Source records
================
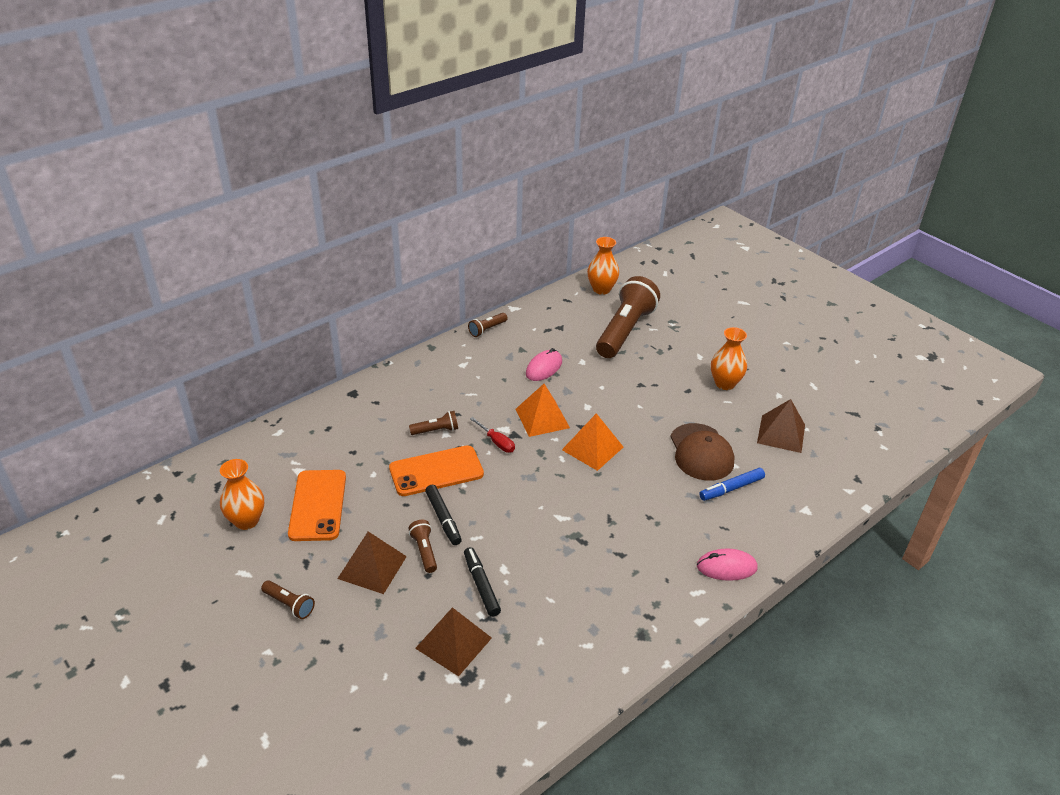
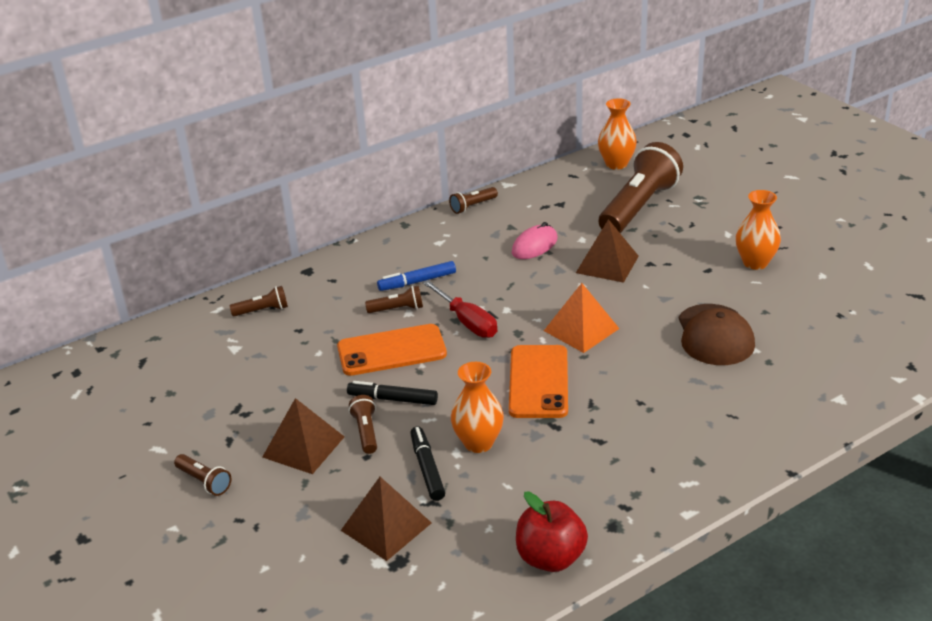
camera: 10 degrees right, 5 degrees down
(246, 521) = (169, 397): orange vase -> orange vase (478, 443)
(318, 505) = (251, 383): orange phone -> orange phone (538, 382)
(319, 433) = (263, 310): none -> brown flashlight
(443, 518) = (393, 399): black marker -> black marker turned 120 degrees clockwise
(497, 442) = (467, 322): red screwdriver -> red screwdriver, size x1.53
(542, 418) = (525, 297): orange pyramid -> none
(595, 667) = (550, 558): none -> red apple
(726, 567) = (729, 457): pink mouse -> none
(731, 488) = (747, 374): blue marker -> blue marker (417, 282)
(781, 433) = (819, 316): brown pyramid -> brown pyramid (607, 264)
================
ASSIGNMENT: Within the entries above, find each line where "orange" appears; copy every one.

ANSWER TO THIS TASK:
(246, 521) = (169, 397): orange vase -> orange vase (478, 443)
(318, 505) = (251, 383): orange phone -> orange phone (538, 382)
(542, 418) = (525, 297): orange pyramid -> none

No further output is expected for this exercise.